WORK ORDER:
Where a line below holds the string "round", that line goes into the answer.

PROVIDED RECORDS:
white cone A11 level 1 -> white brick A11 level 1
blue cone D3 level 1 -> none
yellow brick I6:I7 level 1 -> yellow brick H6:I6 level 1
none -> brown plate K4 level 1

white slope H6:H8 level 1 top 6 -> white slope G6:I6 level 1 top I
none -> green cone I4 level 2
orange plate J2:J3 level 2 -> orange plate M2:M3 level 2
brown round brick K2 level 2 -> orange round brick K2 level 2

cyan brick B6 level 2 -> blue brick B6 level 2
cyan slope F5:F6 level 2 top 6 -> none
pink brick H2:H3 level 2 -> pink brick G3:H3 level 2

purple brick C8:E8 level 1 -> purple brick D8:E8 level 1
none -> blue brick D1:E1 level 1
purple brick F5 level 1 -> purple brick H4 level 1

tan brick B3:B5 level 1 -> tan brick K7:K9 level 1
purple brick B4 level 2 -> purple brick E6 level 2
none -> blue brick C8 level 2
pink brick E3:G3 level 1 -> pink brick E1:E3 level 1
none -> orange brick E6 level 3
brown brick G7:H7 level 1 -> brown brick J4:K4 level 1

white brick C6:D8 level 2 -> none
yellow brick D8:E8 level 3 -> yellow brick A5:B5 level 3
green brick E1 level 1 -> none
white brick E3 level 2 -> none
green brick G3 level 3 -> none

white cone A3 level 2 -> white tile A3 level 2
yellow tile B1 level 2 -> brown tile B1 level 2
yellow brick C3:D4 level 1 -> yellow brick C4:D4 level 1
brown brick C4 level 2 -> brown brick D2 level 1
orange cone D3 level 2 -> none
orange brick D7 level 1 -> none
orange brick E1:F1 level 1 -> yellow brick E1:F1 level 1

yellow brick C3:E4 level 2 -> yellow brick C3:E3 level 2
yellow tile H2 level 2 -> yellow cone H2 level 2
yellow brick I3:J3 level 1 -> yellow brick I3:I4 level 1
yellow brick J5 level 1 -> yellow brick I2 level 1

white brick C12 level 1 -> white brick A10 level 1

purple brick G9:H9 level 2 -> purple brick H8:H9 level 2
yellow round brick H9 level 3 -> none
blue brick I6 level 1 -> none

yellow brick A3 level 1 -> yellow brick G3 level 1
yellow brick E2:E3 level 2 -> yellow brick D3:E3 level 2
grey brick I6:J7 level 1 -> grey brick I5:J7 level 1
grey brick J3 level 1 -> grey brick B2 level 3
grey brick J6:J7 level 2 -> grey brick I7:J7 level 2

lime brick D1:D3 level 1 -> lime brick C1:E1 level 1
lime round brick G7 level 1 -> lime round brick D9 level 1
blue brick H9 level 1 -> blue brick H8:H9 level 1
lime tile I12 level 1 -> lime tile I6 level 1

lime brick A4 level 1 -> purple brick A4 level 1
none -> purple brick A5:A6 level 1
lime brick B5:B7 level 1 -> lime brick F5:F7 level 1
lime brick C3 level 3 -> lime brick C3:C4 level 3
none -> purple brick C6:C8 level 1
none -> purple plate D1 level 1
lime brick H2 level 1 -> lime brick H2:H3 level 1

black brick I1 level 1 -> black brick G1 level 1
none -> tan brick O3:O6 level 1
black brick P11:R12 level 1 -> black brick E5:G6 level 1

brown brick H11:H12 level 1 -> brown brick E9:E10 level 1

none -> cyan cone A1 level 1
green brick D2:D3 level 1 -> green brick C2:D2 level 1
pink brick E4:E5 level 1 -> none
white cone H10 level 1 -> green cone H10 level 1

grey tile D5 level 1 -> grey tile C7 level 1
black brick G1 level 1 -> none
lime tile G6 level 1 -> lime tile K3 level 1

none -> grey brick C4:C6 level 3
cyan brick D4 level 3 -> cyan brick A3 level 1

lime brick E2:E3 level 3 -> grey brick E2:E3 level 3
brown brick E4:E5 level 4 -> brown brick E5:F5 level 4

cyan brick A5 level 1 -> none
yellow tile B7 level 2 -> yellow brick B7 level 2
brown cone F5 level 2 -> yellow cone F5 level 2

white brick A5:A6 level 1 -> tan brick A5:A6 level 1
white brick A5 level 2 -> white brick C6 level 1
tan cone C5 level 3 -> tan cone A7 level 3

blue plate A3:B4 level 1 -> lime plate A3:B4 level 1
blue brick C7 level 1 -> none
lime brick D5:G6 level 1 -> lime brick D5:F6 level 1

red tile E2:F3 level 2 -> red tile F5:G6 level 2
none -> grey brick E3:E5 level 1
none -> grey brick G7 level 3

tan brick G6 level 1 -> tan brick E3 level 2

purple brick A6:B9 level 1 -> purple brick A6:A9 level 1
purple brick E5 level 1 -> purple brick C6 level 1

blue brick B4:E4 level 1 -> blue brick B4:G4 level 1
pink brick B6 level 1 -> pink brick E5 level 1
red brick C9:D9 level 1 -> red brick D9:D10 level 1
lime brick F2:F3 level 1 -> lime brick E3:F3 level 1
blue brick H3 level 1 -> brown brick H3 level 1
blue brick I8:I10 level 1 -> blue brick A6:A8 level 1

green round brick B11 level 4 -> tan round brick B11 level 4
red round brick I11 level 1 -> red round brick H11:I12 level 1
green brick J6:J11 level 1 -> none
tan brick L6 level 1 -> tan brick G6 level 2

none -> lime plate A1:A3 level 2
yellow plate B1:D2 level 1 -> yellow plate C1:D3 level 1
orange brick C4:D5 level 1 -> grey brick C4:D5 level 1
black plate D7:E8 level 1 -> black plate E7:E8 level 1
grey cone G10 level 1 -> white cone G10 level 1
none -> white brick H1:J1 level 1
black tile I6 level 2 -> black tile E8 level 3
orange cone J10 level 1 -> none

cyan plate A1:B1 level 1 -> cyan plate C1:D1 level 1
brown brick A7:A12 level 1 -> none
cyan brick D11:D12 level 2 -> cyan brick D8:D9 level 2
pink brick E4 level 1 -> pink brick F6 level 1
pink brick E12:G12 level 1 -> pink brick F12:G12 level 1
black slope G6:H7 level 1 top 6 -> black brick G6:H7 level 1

REPLY:
brown round brick K2 level 2 -> orange round brick K2 level 2
yellow round brick H9 level 3 -> none
lime round brick G7 level 1 -> lime round brick D9 level 1
green round brick B11 level 4 -> tan round brick B11 level 4
red round brick I11 level 1 -> red round brick H11:I12 level 1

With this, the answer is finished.